▶ What the task asks:
Using the records below, give again exactly the lines from the line that contains "RELAY1 pin IN2: 10 -> A4" through the line that contains "OLED pin SCL: A2 -> 2", both ends included, and only those.

▶ Source data:

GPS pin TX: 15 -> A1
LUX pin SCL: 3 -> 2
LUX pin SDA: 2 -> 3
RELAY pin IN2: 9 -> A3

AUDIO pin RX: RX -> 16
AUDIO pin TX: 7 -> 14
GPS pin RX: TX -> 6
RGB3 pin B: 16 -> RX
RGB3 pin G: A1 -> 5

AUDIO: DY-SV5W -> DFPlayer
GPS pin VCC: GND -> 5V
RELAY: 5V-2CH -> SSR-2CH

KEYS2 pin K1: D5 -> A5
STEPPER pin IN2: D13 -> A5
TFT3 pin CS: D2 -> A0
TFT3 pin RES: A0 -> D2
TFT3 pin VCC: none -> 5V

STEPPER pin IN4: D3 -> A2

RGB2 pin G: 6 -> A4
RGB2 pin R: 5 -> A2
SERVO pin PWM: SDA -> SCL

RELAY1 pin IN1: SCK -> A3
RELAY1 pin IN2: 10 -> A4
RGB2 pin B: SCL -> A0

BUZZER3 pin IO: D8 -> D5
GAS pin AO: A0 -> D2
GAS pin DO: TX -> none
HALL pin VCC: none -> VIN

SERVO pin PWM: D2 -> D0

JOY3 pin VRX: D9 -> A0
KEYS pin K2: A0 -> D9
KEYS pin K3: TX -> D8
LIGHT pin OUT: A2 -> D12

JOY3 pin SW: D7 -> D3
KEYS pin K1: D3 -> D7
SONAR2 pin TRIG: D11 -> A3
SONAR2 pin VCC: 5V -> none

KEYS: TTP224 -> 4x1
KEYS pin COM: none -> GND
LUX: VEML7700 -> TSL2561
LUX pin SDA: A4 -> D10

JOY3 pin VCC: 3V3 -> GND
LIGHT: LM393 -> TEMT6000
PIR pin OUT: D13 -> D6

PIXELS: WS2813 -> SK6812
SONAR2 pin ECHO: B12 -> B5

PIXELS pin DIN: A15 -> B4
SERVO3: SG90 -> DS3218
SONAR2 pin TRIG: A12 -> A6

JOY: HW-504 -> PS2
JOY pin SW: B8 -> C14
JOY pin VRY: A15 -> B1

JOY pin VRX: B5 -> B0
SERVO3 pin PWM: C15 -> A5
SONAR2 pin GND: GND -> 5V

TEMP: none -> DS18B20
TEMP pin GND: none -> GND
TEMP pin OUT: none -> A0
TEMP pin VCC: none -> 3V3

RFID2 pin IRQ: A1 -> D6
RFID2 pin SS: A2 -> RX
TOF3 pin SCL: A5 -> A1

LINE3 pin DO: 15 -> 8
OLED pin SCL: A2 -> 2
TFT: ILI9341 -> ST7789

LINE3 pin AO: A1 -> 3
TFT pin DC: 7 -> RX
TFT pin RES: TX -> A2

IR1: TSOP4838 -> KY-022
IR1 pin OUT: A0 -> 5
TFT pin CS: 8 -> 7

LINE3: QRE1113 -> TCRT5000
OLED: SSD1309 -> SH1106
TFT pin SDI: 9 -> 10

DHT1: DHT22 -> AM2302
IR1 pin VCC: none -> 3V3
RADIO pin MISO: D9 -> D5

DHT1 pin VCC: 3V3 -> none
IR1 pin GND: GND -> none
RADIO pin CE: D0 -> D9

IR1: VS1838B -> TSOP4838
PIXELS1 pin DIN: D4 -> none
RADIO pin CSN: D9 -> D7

▶ Task answer:
RELAY1 pin IN2: 10 -> A4
RGB2 pin B: SCL -> A0

BUZZER3 pin IO: D8 -> D5
GAS pin AO: A0 -> D2
GAS pin DO: TX -> none
HALL pin VCC: none -> VIN

SERVO pin PWM: D2 -> D0

JOY3 pin VRX: D9 -> A0
KEYS pin K2: A0 -> D9
KEYS pin K3: TX -> D8
LIGHT pin OUT: A2 -> D12

JOY3 pin SW: D7 -> D3
KEYS pin K1: D3 -> D7
SONAR2 pin TRIG: D11 -> A3
SONAR2 pin VCC: 5V -> none

KEYS: TTP224 -> 4x1
KEYS pin COM: none -> GND
LUX: VEML7700 -> TSL2561
LUX pin SDA: A4 -> D10

JOY3 pin VCC: 3V3 -> GND
LIGHT: LM393 -> TEMT6000
PIR pin OUT: D13 -> D6

PIXELS: WS2813 -> SK6812
SONAR2 pin ECHO: B12 -> B5

PIXELS pin DIN: A15 -> B4
SERVO3: SG90 -> DS3218
SONAR2 pin TRIG: A12 -> A6

JOY: HW-504 -> PS2
JOY pin SW: B8 -> C14
JOY pin VRY: A15 -> B1

JOY pin VRX: B5 -> B0
SERVO3 pin PWM: C15 -> A5
SONAR2 pin GND: GND -> 5V

TEMP: none -> DS18B20
TEMP pin GND: none -> GND
TEMP pin OUT: none -> A0
TEMP pin VCC: none -> 3V3

RFID2 pin IRQ: A1 -> D6
RFID2 pin SS: A2 -> RX
TOF3 pin SCL: A5 -> A1

LINE3 pin DO: 15 -> 8
OLED pin SCL: A2 -> 2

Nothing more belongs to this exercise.